» TASK GOAL
Output the data below only from the line containing "camera: 120 degrees left, 20 degrees down" up to and including the line containing "camera: 90 degrees left, 10 degrees up", exact and with the pictures left out.

[[ DATA FOR THE TASK, beginning ]]

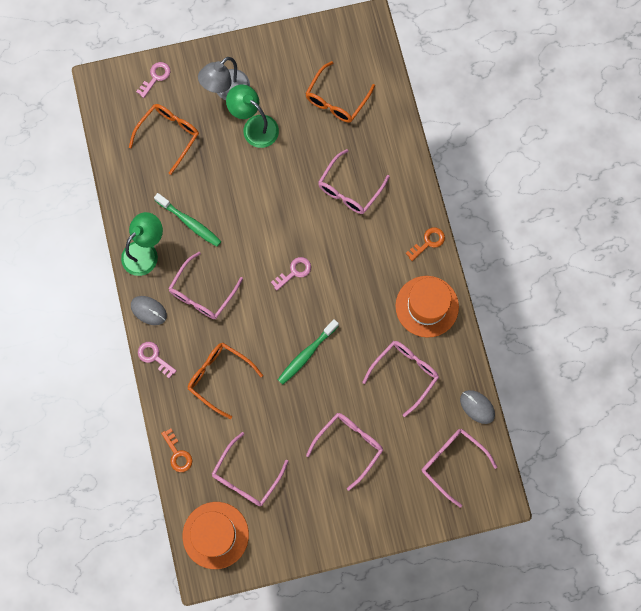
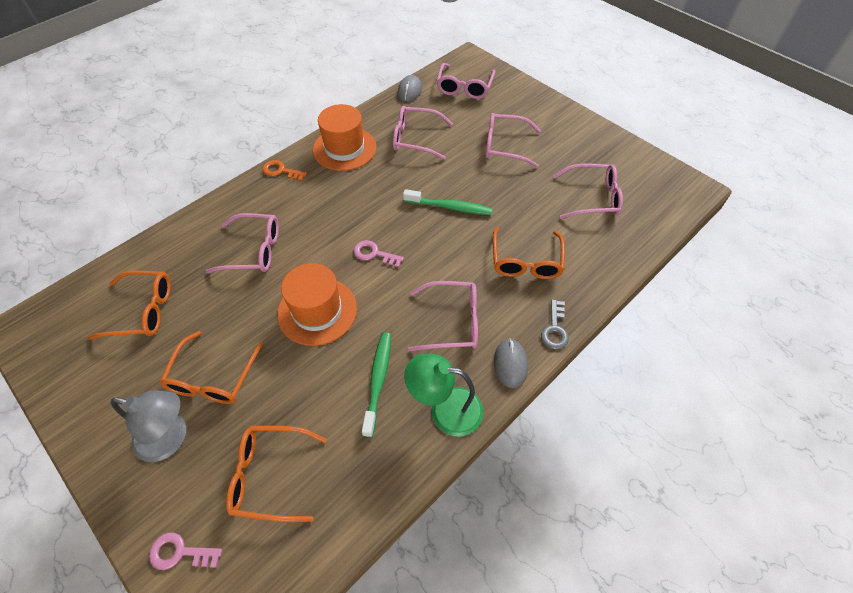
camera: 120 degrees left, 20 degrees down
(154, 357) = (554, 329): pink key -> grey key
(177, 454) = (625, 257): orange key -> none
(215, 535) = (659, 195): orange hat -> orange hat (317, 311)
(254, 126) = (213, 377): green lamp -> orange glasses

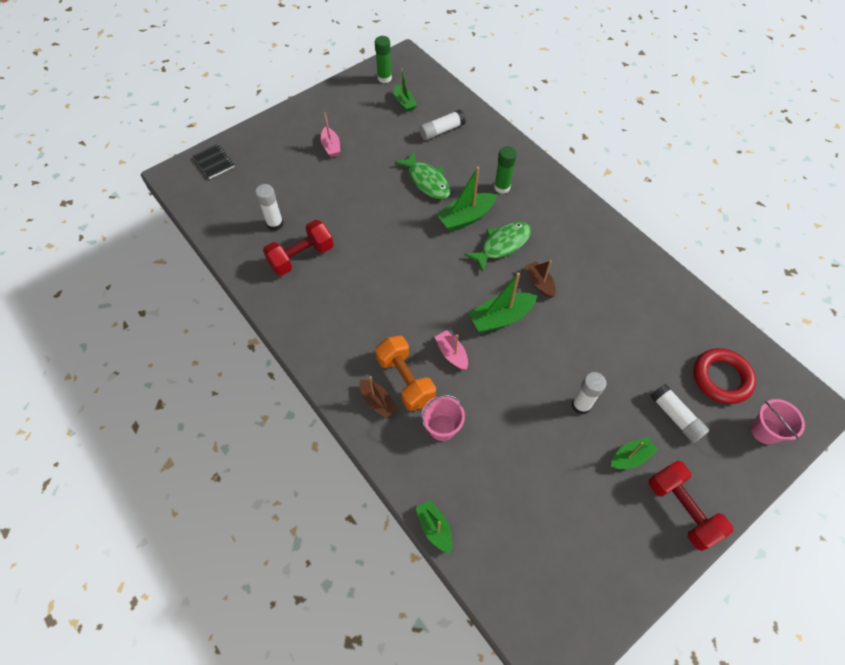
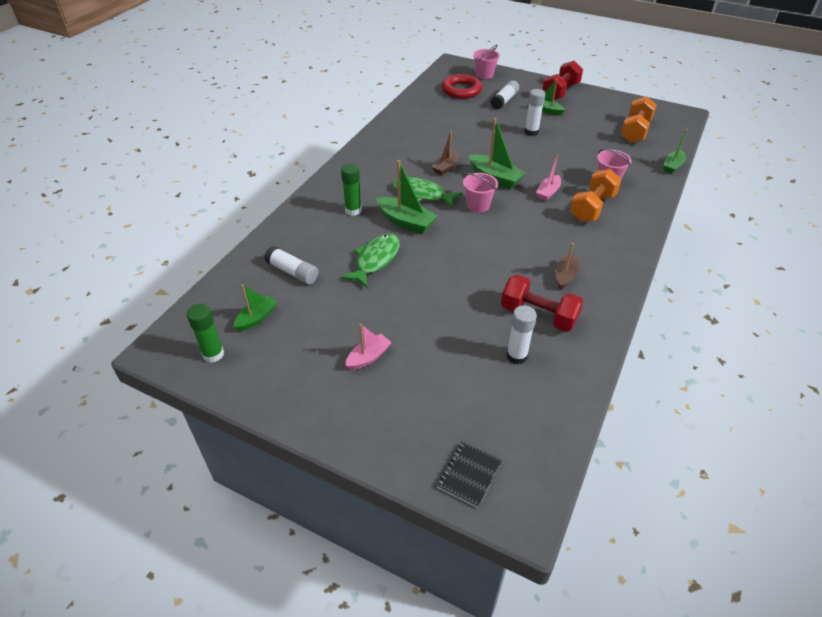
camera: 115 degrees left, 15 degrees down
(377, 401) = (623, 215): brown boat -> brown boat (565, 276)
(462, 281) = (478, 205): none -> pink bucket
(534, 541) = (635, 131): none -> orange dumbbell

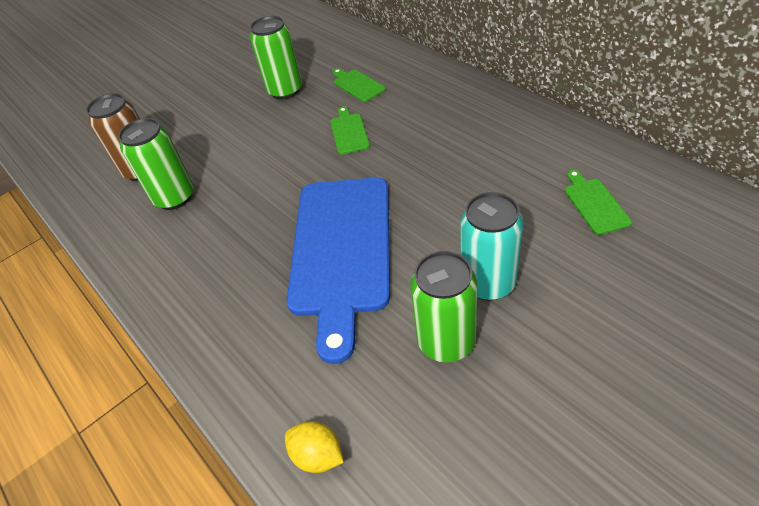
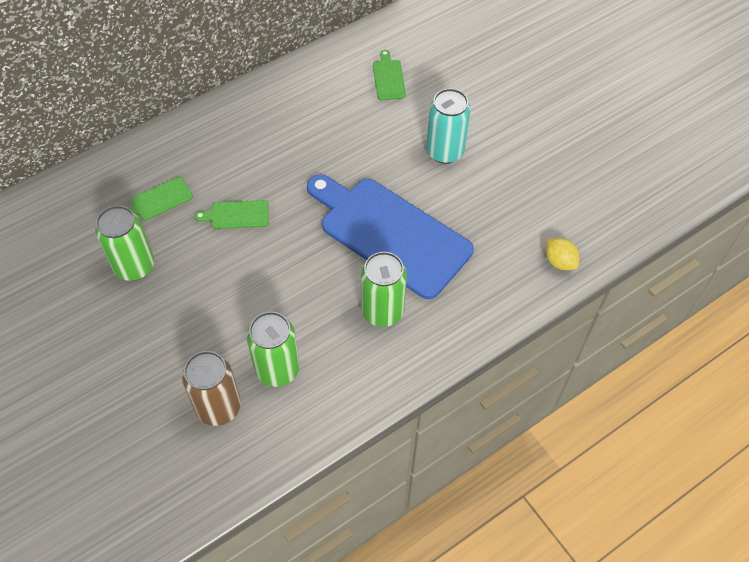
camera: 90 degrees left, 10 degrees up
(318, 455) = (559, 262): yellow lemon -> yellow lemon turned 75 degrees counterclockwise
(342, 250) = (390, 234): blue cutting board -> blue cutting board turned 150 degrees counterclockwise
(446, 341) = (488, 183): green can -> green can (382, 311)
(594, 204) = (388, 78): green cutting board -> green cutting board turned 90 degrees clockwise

[[ DATA FOR THE TASK, end ]]
[[ DATA FOR THE TASK, beginning ]]

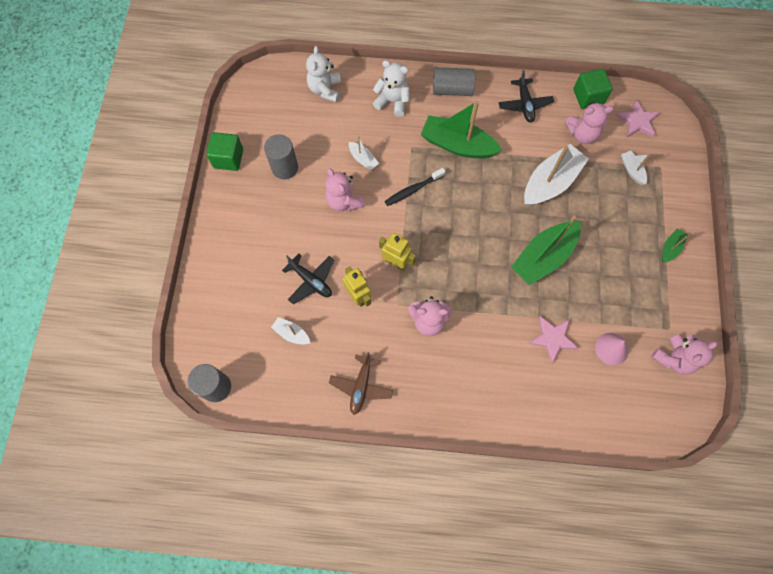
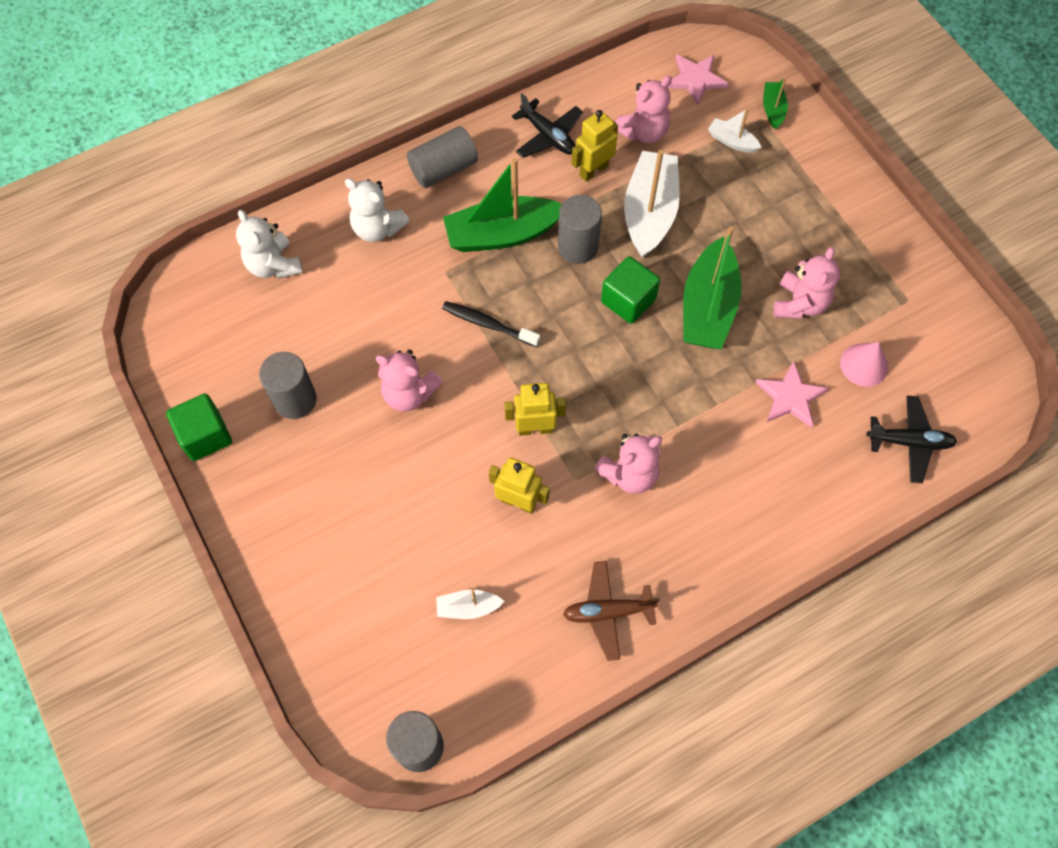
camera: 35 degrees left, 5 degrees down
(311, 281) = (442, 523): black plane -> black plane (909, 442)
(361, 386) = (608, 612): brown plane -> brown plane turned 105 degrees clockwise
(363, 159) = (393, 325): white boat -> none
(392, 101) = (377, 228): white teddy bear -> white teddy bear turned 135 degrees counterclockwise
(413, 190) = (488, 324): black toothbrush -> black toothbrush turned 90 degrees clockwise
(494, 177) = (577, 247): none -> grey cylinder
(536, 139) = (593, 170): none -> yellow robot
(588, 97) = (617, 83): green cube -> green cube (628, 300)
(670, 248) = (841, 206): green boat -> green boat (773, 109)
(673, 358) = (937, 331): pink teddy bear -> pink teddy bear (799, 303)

[[ DATA FOR THE TASK, end ]]
[[ DATA FOR THE TASK, beginning ]]

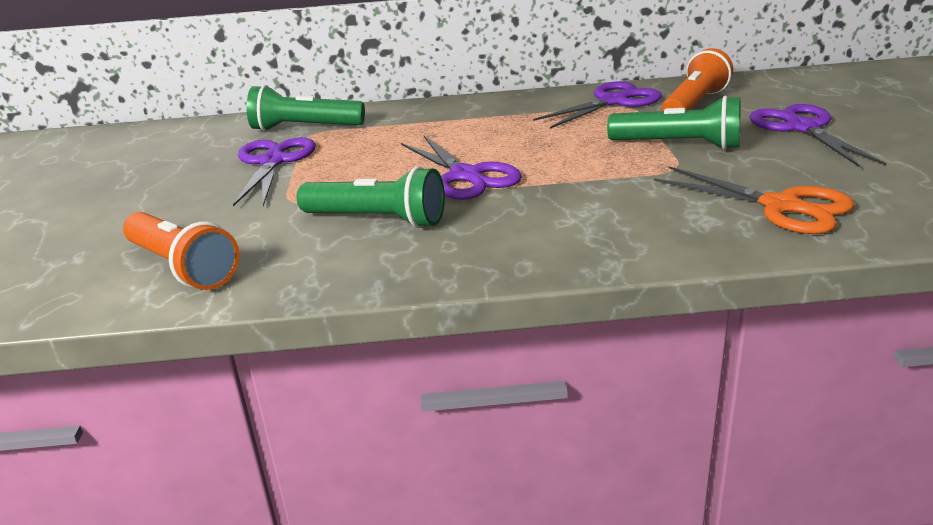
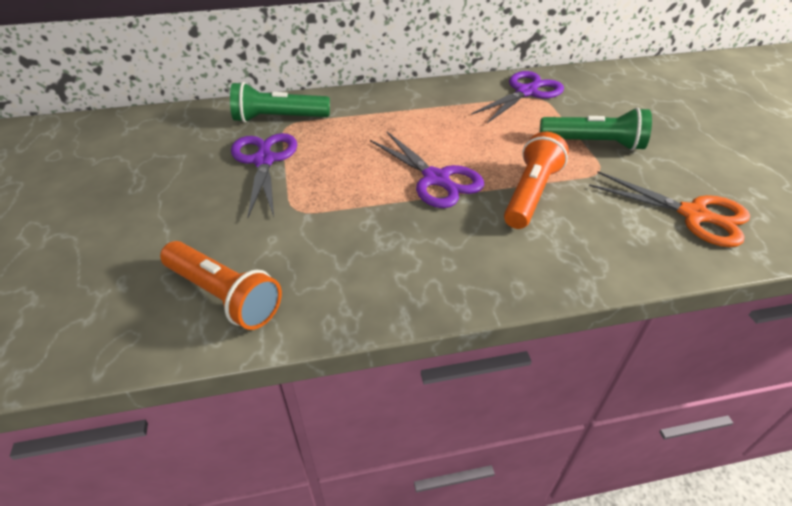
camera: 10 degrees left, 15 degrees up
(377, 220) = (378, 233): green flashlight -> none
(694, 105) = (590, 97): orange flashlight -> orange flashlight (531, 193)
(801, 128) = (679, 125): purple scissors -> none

[[ DATA FOR THE TASK, end ]]

» TASK RESPONSE
camera: 120 degrees left, 20 degrees down
(154, 357) = (554, 329): pink key -> grey key
(177, 454) = (625, 257): orange key -> none
(215, 535) = (659, 195): orange hat -> orange hat (317, 311)
(254, 126) = (213, 377): green lamp -> orange glasses

camera: 115 degrees left, 15 degrees down
(377, 401) = (623, 215): brown boat -> brown boat (565, 276)
(462, 281) = (478, 205): none -> pink bucket
(534, 541) = (635, 131): none -> orange dumbbell

camera: 90 degrees left, 10 degrees up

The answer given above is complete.